# [What is expected]
What is needed is an exact reproduction of the lines in the records below, starting at the line with "camera: 15 degrees right, 10 degrees down" and ending at the line with "(226, 88) = (447, 210): yellow", both included, and nothing else; pictures stay out.

--- Data for this task ---

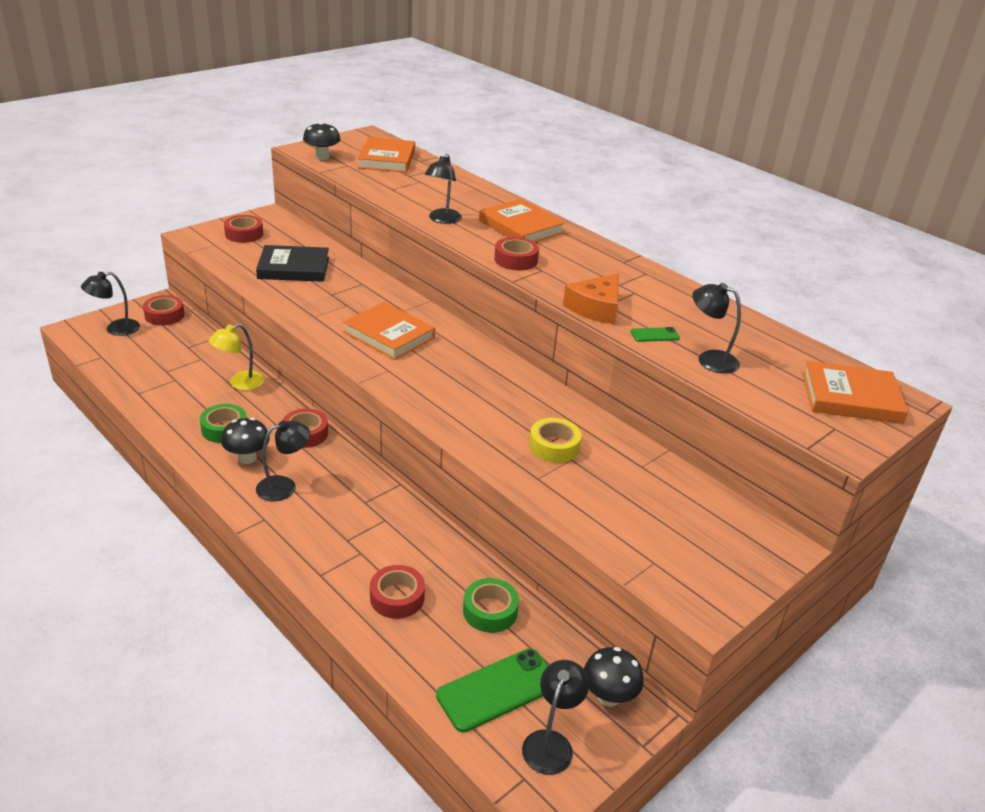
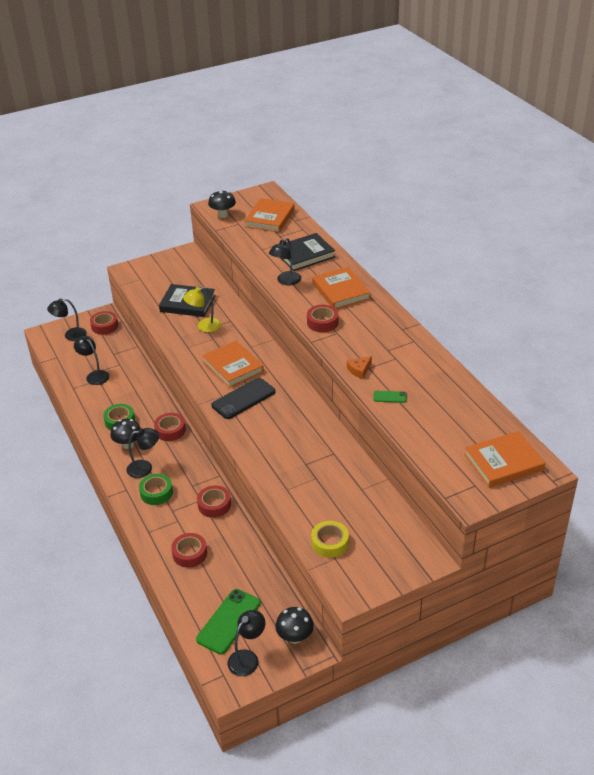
camera: 20 degrees right, 5 degrees up
(240, 383) = (139, 386): yellow lamp -> yellow lamp (204, 326)
(244, 234) = (163, 270): red tape -> red tape (214, 505)
(421, 371) = (243, 399): none -> black phone
(452, 193) = (305, 255): none -> black book
(490, 611) = (244, 571): green tape -> green tape (156, 493)
(497, 690) = (228, 621): green phone -> green phone turned 45 degrees counterclockwise
(554, 446) = (308, 467): yellow tape -> yellow tape (330, 543)
(596, 308) = (359, 370): orange cheese -> orange cheese, size x0.57
(709, 359) = (418, 421): black lamp -> black lamp (94, 375)
(851, 397) = (503, 462): orange book -> orange book turned 45 degrees counterclockwise

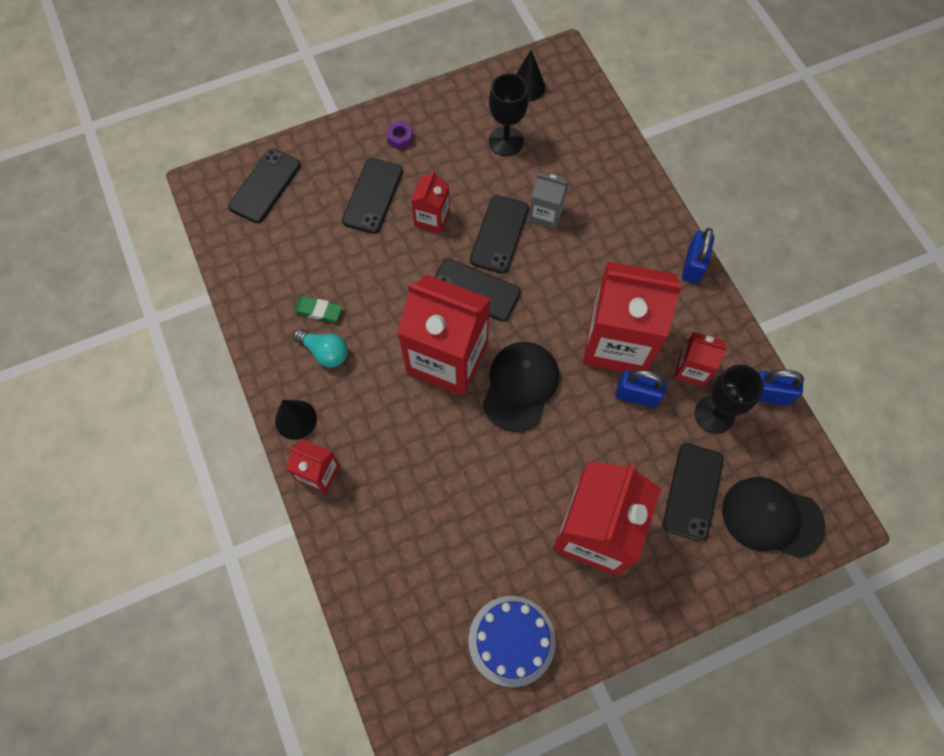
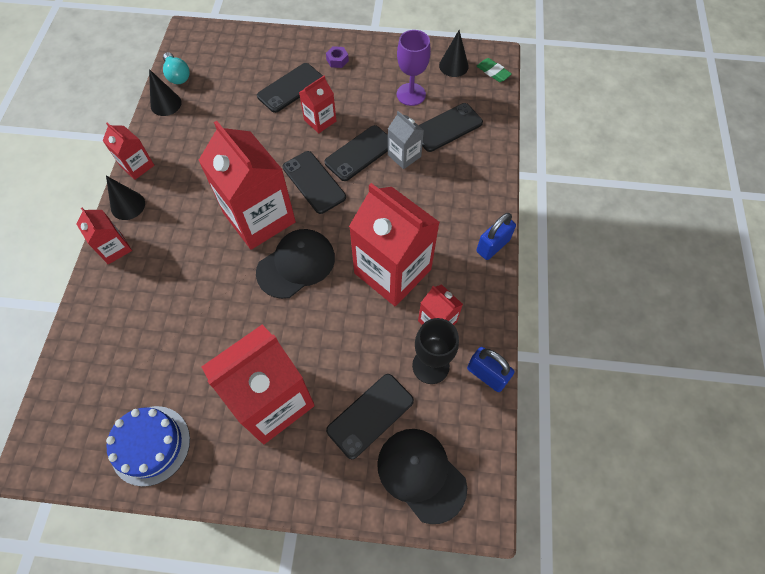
camera: 30 degrees right, 5 degrees down
(246, 283) = (166, 104): none -> black cone
(265, 186) = (225, 50): black phone -> black phone (447, 127)
(270, 371) = (137, 166): none -> red carton
(318, 311) = (198, 143): green eraser -> green eraser (493, 72)
(325, 352) = (181, 172): turquoise light bulb -> turquoise light bulb (177, 75)
(506, 141) = (411, 94): black goblet -> purple goblet
(636, 395) = (379, 318): blue padlock -> none

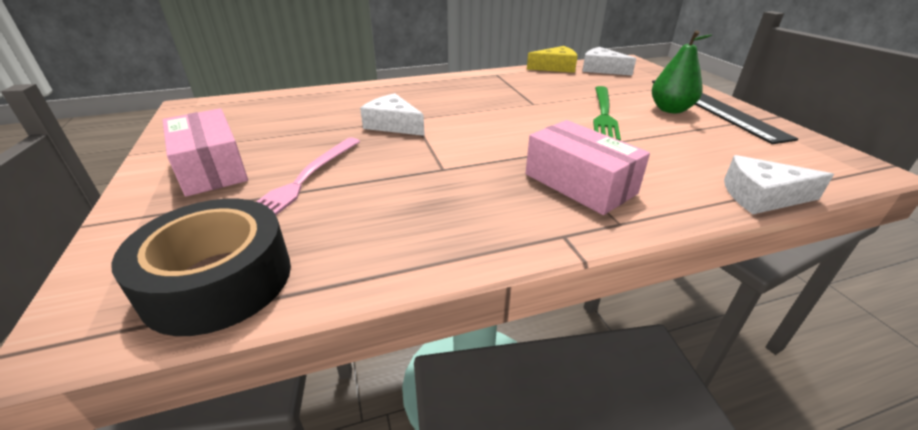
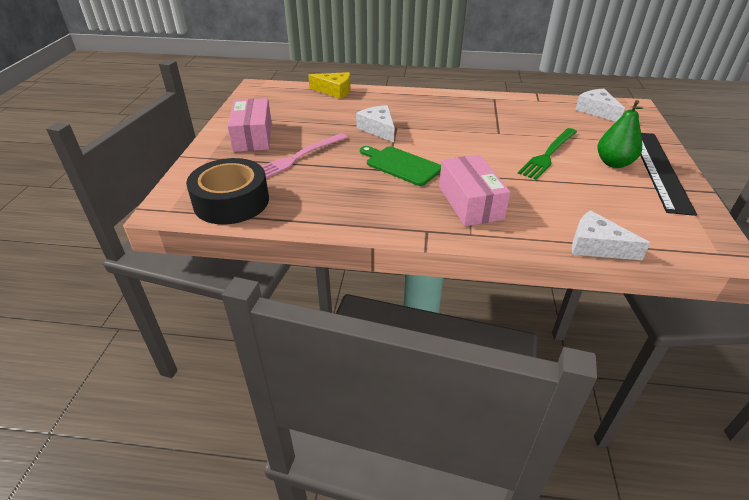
camera: 25 degrees right, 5 degrees up
(455, 159) = (401, 165): none -> green cutting board
(555, 67) = (554, 101): yellow cheese -> yellow cheese (334, 91)

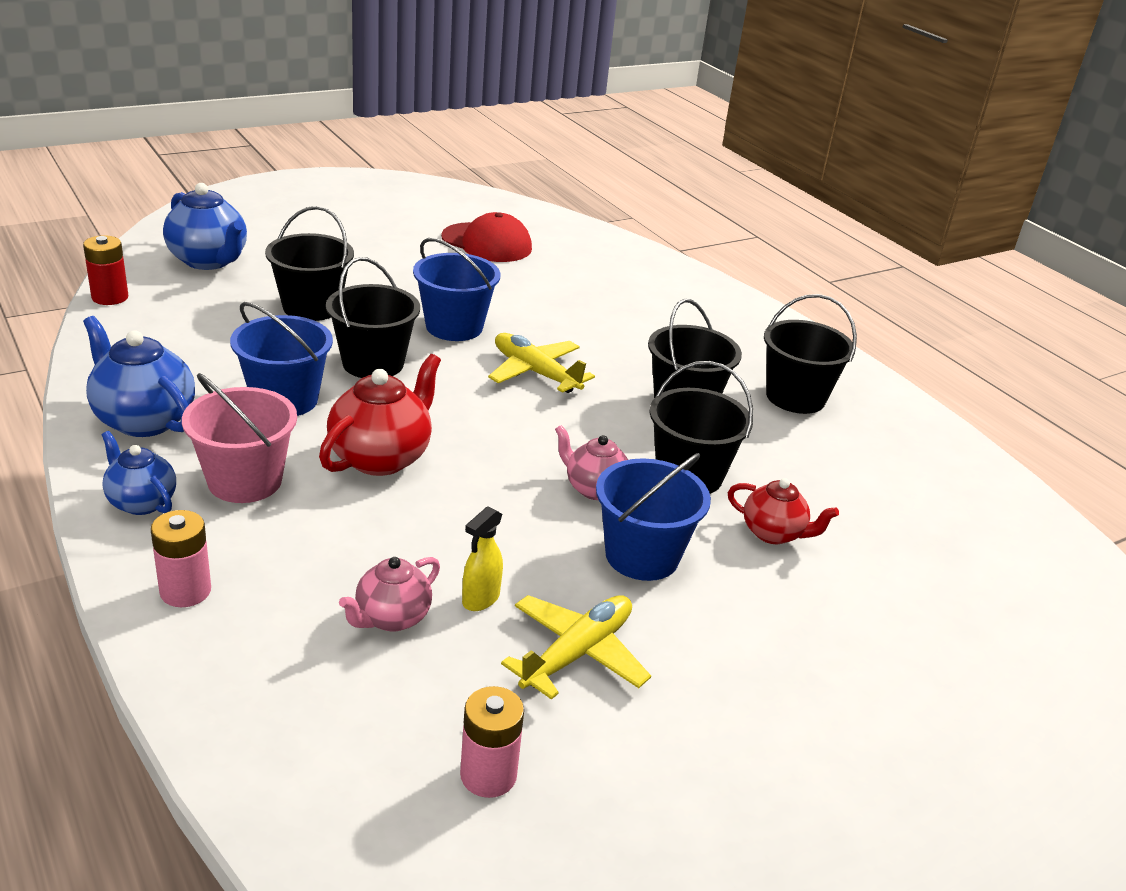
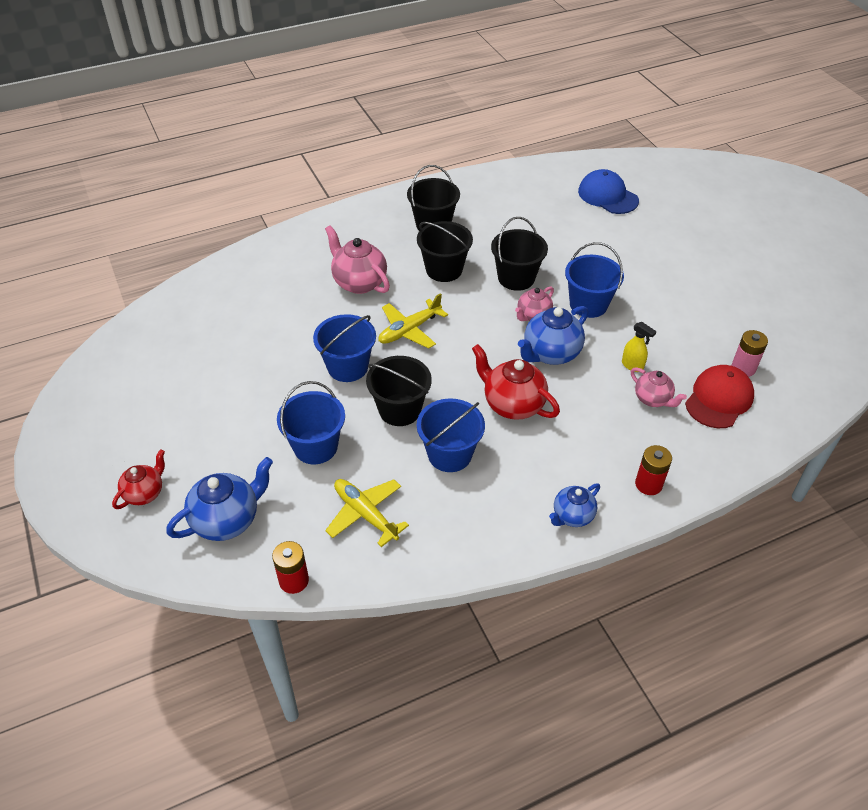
camera: 80 degrees left, 15 degrees up
(144, 420) = (480, 528): blue teapot -> blue teapot (550, 353)
(185, 591) = (648, 484): pink battery -> red battery
(245, 481) = (544, 467): pink bucket -> none
(311, 307) = (315, 447): black bucket -> blue bucket
(487, 243) = (209, 343): red cap -> red cap (719, 399)
(577, 653) = (663, 334): yellow plane -> yellow plane (365, 514)
(629, 335) = (359, 282): none -> pink teapot
(773, 533) = (563, 256): red teapot -> red teapot (145, 493)
(1009, 611) = (607, 196): none -> blue cap

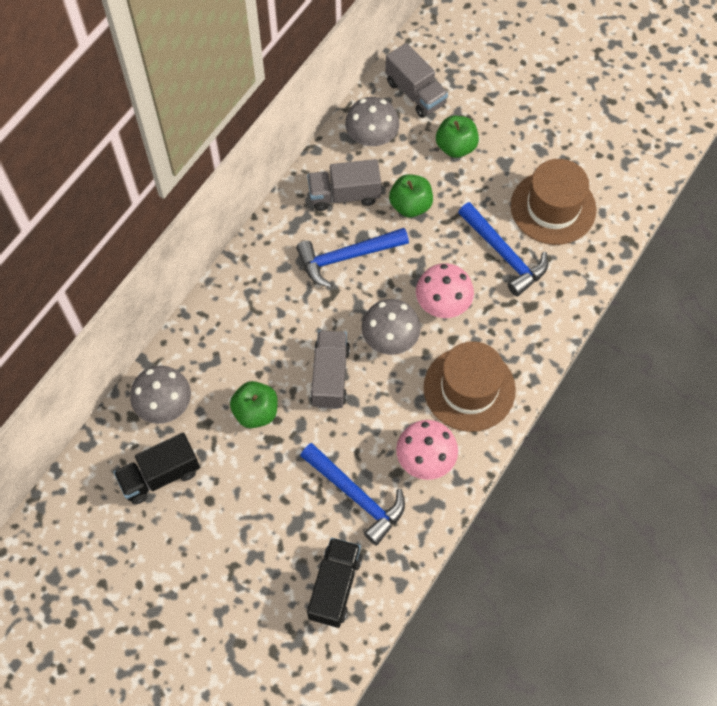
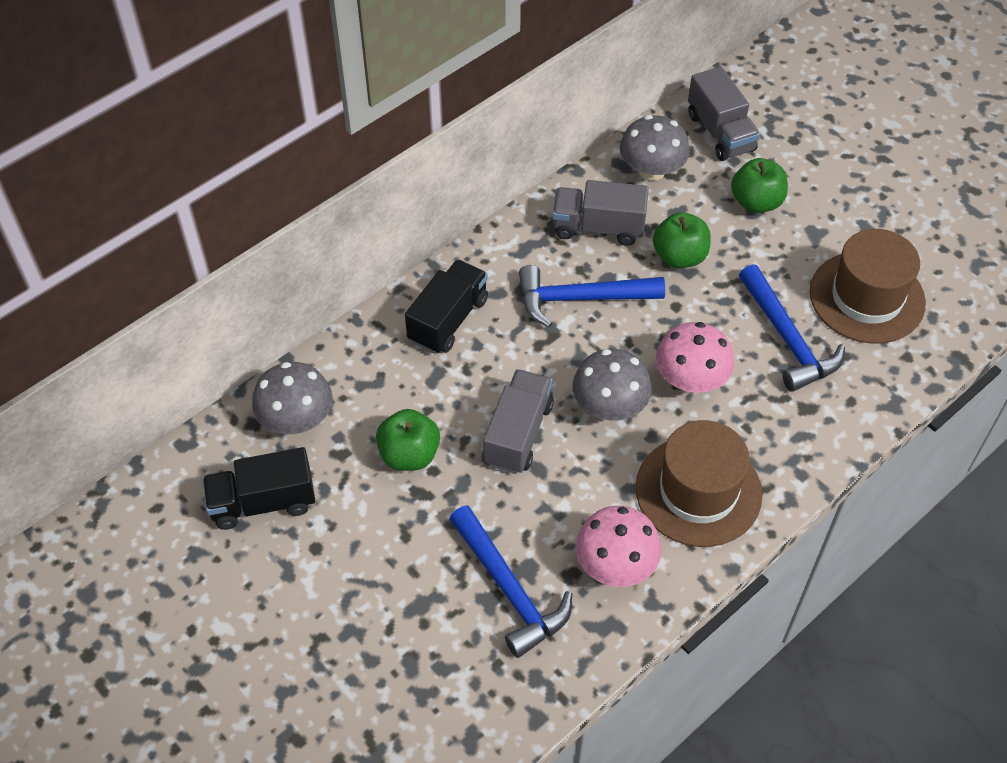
camera: 15 degrees right, 10 degrees down
(335, 587) = (446, 699): black truck -> black truck (448, 320)

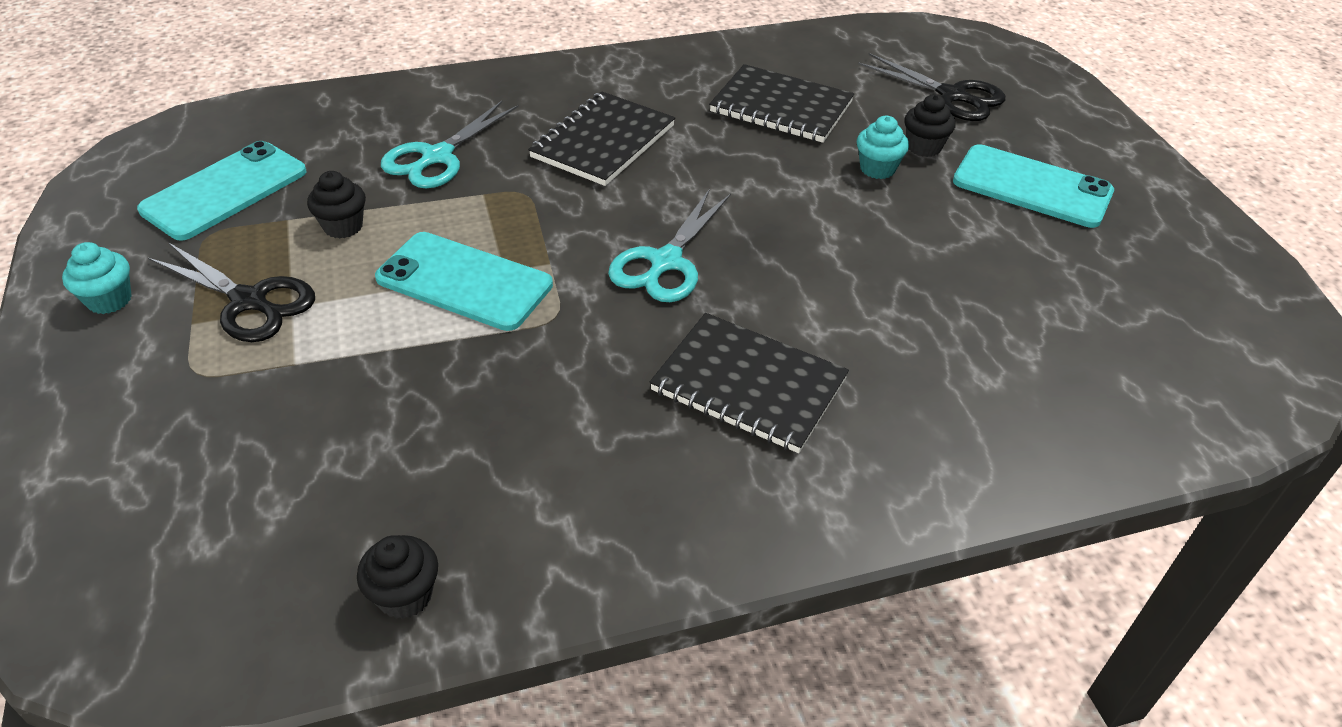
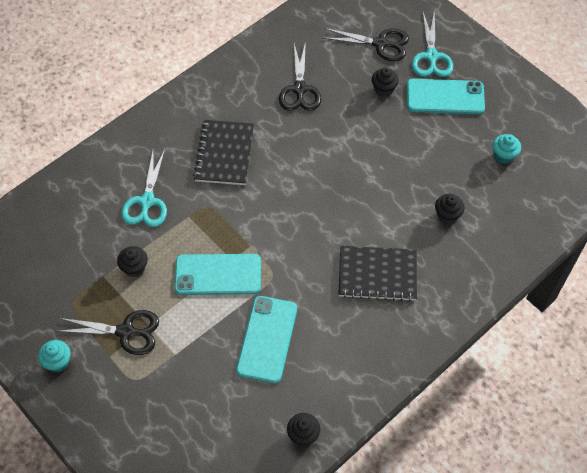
camera: 25 degrees left, 15 degrees up
(225, 191) = (55, 272): turquoise phone -> turquoise phone (267, 339)
(666, 262) = (303, 221): turquoise scissors -> turquoise scissors (431, 56)
(781, 107) = (300, 89): black notebook -> black scissors
(877, 169) = (368, 115): turquoise cupcake -> turquoise cupcake (503, 156)
(944, 345) = (447, 215): none -> black cupcake

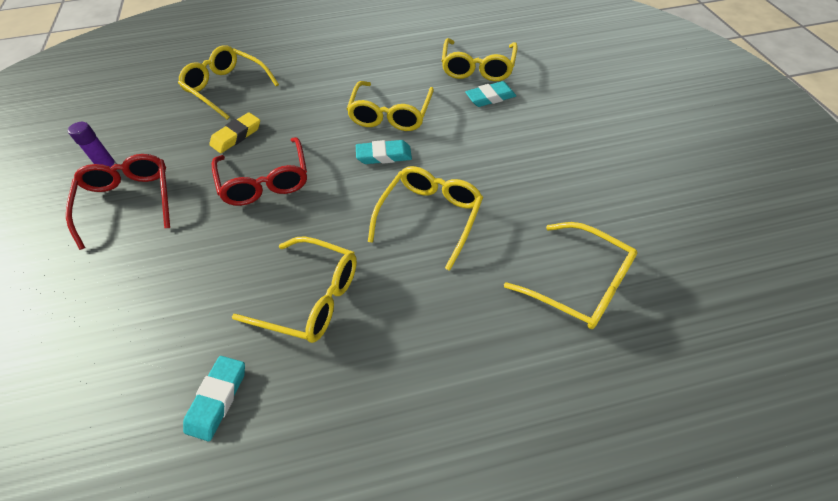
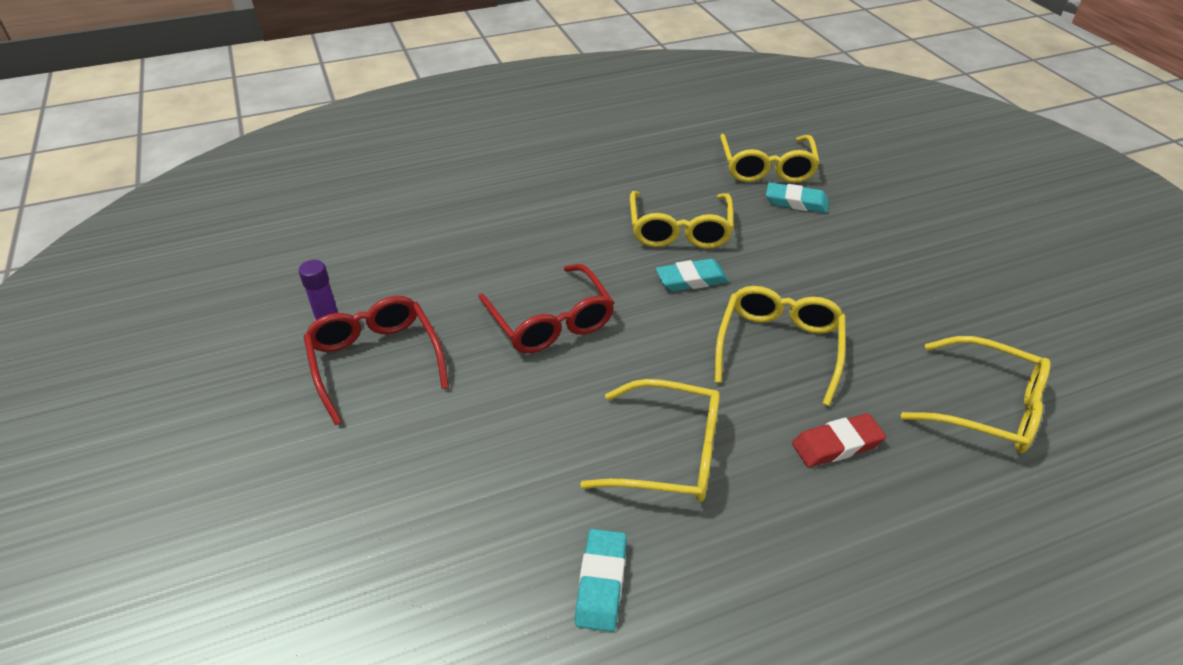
camera: 10 degrees left, 10 degrees down
(226, 88) = (447, 210): yellow glasses -> none
(236, 136) = (487, 269): yellow eraser -> none
(444, 304) = (837, 444): none -> red eraser
(490, 97) = (796, 202): turquoise eraser -> turquoise eraser turned 45 degrees clockwise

---

# [Expected output]
camera: 15 degrees right, 10 degrees down
(335, 587) = (446, 699): black truck -> black truck (448, 320)

camera: 25 degrees left, 15 degrees up
(225, 191) = (55, 272): turquoise phone -> turquoise phone (267, 339)
(666, 262) = (303, 221): turquoise scissors -> turquoise scissors (431, 56)
(781, 107) = (300, 89): black notebook -> black scissors
(877, 169) = (368, 115): turquoise cupcake -> turquoise cupcake (503, 156)
(944, 345) = (447, 215): none -> black cupcake

camera: 10 degrees left, 10 degrees down
(226, 88) = (447, 210): yellow glasses -> none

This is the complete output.